• [The task]
Copy out exactly the stretch of the listing below that begins at the line containing "leaf-green_soda_can 275, 383, 305, 432" and ends at the line containing "leaf-green_dough_roller 129, 394, 165, 477", and copy nothing outside it.

• [Extracted information]
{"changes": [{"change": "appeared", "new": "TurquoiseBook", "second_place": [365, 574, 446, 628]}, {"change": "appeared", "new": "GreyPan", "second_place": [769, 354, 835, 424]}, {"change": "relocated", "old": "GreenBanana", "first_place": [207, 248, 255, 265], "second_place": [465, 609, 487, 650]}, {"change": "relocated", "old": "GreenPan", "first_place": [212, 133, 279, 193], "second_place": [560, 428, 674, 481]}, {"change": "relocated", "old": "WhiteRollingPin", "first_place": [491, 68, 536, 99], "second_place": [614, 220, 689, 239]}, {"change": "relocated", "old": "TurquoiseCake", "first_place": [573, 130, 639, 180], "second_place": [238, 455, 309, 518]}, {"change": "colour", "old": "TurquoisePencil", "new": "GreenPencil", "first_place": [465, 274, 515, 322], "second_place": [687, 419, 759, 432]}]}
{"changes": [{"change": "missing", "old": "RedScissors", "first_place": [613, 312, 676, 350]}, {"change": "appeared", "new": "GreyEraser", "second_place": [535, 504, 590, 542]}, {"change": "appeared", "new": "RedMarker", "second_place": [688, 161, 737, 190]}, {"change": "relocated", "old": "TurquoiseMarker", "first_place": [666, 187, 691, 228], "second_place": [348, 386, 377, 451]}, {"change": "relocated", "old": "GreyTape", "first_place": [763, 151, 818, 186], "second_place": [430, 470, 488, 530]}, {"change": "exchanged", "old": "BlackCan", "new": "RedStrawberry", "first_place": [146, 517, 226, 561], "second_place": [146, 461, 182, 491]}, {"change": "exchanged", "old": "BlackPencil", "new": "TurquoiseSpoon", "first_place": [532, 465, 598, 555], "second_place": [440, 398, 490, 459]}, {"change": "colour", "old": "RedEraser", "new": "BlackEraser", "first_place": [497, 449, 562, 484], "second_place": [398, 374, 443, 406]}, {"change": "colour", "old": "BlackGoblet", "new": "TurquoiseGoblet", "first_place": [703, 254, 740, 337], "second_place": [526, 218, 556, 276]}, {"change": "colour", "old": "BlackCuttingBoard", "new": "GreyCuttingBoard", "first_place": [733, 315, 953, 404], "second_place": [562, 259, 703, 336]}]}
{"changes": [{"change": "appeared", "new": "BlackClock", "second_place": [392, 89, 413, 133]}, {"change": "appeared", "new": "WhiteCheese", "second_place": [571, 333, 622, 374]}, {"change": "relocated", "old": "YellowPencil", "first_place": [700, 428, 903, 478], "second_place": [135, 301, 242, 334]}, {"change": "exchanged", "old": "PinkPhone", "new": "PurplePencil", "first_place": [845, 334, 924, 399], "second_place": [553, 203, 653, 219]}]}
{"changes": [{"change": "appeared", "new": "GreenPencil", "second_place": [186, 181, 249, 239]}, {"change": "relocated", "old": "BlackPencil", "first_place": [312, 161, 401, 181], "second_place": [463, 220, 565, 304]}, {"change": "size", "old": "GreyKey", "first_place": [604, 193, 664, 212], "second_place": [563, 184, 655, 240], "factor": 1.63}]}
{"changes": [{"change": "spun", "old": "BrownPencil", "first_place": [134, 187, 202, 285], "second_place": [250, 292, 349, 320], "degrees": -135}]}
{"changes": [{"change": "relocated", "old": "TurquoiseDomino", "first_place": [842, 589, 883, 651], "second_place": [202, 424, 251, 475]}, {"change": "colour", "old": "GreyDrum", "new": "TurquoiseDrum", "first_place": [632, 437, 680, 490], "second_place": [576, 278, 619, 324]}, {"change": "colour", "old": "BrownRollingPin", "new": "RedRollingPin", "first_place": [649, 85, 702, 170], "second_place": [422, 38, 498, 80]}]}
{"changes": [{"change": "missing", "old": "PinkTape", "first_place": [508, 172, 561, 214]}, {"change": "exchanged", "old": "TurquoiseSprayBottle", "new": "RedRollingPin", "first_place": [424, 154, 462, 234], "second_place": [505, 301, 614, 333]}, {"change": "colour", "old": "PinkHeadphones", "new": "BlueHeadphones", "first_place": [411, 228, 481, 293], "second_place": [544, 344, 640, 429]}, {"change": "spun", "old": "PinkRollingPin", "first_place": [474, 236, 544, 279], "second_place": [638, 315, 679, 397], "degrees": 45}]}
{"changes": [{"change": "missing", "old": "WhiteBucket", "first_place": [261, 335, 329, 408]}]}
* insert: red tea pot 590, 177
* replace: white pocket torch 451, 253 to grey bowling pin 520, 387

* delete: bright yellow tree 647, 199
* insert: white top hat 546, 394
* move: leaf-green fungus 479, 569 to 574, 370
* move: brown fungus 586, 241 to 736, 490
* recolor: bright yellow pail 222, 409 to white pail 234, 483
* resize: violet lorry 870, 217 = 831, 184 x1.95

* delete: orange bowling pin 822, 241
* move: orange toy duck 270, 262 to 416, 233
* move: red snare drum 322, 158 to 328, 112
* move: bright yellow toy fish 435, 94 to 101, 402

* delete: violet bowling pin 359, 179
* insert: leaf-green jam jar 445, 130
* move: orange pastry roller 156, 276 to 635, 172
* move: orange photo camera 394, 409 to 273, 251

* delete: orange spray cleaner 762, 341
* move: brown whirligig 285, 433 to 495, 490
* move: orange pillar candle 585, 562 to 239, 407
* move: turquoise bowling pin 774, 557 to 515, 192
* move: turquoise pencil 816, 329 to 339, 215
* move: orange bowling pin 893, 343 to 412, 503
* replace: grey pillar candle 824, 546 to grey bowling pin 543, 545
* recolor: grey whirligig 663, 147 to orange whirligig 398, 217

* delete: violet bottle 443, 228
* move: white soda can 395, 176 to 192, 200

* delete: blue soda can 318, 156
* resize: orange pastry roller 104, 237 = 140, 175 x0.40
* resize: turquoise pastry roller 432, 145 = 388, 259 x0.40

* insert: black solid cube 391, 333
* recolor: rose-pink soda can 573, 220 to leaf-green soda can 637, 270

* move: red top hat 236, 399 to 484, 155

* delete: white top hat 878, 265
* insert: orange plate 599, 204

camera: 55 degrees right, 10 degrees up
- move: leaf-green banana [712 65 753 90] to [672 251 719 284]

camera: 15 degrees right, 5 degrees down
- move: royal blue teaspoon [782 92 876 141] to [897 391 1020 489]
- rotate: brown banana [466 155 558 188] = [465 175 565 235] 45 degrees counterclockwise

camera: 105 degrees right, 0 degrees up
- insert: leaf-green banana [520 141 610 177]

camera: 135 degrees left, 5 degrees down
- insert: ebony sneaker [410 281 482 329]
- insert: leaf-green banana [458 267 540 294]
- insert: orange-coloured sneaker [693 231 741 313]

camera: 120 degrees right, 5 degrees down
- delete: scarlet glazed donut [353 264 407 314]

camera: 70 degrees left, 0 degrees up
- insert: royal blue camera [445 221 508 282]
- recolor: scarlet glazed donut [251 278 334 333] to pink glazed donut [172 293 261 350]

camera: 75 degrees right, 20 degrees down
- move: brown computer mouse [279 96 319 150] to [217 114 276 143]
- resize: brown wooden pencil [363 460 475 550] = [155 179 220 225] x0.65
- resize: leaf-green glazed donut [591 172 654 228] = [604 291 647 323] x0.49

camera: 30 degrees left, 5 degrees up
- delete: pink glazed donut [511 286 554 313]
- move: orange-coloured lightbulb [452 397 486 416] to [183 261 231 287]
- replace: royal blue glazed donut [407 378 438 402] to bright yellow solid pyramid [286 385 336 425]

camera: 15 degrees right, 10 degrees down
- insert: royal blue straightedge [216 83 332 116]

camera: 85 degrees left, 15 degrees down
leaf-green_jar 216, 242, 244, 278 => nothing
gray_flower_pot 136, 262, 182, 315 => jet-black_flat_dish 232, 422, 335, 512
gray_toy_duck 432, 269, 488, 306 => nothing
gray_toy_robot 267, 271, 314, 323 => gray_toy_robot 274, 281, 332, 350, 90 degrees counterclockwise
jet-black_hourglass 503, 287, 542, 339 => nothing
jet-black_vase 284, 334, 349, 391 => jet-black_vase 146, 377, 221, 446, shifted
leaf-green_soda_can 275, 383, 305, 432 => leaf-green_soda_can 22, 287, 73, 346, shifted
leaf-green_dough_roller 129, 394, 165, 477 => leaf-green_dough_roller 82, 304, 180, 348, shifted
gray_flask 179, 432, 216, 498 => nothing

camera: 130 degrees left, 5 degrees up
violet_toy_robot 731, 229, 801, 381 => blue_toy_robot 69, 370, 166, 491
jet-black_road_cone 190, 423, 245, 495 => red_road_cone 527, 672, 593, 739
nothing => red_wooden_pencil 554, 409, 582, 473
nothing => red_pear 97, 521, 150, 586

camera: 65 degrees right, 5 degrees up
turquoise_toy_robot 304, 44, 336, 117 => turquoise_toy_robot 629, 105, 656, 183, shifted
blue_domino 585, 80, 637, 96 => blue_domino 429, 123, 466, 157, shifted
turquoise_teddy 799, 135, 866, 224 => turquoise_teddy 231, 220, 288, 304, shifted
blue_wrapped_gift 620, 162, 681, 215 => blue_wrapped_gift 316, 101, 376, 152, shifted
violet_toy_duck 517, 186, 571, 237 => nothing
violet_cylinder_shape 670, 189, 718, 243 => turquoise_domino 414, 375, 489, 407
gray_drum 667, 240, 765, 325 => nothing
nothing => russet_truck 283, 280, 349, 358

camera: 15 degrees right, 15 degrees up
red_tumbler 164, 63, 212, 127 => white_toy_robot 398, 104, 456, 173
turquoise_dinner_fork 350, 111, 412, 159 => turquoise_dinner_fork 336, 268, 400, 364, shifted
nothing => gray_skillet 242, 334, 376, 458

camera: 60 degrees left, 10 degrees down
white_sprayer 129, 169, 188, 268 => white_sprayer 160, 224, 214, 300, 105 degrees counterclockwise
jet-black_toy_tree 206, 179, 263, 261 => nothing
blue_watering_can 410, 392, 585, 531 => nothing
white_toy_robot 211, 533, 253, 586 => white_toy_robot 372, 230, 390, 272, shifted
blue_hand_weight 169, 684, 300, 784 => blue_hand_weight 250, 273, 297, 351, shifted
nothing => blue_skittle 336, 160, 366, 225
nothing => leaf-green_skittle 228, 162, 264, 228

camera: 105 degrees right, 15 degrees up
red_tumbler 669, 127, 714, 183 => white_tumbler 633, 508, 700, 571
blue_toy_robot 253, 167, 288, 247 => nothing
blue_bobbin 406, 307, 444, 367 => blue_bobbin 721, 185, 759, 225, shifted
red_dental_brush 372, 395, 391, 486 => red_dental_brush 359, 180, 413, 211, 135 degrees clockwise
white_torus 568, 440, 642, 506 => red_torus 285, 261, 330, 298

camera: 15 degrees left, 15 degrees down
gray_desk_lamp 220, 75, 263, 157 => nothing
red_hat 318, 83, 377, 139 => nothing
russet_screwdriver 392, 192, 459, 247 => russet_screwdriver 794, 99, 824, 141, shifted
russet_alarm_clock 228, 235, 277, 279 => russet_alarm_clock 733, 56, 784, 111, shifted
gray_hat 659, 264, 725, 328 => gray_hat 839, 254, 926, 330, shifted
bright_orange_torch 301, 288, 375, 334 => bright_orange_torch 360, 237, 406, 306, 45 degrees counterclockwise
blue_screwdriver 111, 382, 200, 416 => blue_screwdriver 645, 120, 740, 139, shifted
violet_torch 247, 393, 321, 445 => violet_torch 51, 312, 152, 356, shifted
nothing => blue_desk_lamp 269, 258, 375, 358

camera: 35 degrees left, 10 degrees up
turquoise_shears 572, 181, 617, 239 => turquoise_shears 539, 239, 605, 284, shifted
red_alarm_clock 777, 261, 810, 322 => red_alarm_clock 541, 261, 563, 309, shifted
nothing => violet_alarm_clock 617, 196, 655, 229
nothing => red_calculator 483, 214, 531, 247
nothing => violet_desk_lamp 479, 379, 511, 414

• [Task output]
leaf-green_soda_can 275, 383, 305, 432 => leaf-green_soda_can 22, 287, 73, 346, shifted
leaf-green_dough_roller 129, 394, 165, 477 => leaf-green_dough_roller 82, 304, 180, 348, shifted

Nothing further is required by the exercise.